> [Your task]: Which lines in the material below contain the string "kern"? Copy out every one of them.

* * * *

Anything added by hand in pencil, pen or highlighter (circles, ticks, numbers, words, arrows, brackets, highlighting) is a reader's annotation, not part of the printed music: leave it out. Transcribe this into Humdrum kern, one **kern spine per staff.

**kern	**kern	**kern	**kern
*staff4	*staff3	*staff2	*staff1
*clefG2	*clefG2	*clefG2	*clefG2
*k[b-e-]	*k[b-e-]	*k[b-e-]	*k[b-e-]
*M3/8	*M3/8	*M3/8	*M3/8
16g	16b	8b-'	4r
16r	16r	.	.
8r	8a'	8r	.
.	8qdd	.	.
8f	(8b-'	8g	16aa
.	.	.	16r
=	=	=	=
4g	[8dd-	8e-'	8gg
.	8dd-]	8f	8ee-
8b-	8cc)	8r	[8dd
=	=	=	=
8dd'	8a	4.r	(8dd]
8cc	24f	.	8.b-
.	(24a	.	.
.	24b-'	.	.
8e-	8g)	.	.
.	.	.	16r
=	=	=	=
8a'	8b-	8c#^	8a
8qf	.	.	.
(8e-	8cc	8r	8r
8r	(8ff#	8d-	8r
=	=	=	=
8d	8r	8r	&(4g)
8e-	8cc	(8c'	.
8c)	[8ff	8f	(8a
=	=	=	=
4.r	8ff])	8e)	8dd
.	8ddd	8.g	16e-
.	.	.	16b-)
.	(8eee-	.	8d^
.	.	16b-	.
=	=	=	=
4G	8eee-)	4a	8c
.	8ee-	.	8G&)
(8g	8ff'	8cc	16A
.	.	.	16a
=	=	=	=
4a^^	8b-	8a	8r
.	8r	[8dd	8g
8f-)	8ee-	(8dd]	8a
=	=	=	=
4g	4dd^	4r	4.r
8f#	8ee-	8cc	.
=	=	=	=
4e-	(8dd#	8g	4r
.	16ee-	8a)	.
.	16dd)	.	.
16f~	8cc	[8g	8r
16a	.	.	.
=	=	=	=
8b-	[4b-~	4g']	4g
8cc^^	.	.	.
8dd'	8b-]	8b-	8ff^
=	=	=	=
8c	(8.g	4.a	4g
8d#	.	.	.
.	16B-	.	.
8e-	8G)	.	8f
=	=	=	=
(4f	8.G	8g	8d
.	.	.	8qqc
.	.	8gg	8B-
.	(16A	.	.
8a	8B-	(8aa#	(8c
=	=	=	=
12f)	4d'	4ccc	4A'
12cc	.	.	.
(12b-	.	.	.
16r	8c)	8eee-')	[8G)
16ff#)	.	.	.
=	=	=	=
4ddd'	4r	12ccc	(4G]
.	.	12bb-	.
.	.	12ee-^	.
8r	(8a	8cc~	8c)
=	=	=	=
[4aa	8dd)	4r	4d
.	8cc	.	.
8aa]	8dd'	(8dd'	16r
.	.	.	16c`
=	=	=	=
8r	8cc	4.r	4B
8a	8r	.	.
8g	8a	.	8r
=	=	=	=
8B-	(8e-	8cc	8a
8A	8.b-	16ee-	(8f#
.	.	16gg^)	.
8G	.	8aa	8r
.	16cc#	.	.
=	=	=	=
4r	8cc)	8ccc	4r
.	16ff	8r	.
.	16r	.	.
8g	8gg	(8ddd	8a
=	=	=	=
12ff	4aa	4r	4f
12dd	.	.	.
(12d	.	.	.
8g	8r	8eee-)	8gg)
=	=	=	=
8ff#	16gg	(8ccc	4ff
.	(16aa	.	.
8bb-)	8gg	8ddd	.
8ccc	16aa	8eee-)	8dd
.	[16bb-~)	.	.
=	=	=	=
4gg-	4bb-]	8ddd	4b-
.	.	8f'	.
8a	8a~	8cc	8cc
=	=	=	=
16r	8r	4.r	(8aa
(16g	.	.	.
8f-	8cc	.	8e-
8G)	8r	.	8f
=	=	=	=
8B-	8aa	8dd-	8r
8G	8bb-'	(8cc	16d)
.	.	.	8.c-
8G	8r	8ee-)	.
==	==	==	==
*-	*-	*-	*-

* * * *

> [Output below]:
Anything added by hand in pencil, pen or highlighter (circles, ticks, numbers, words, arrows, brackets, highlighting) is a reader's annotation, not part of the printed music: leave it out. Transcribe this into Humdrum kern, one **kern spine per staff.
**kern	**kern	**kern	**kern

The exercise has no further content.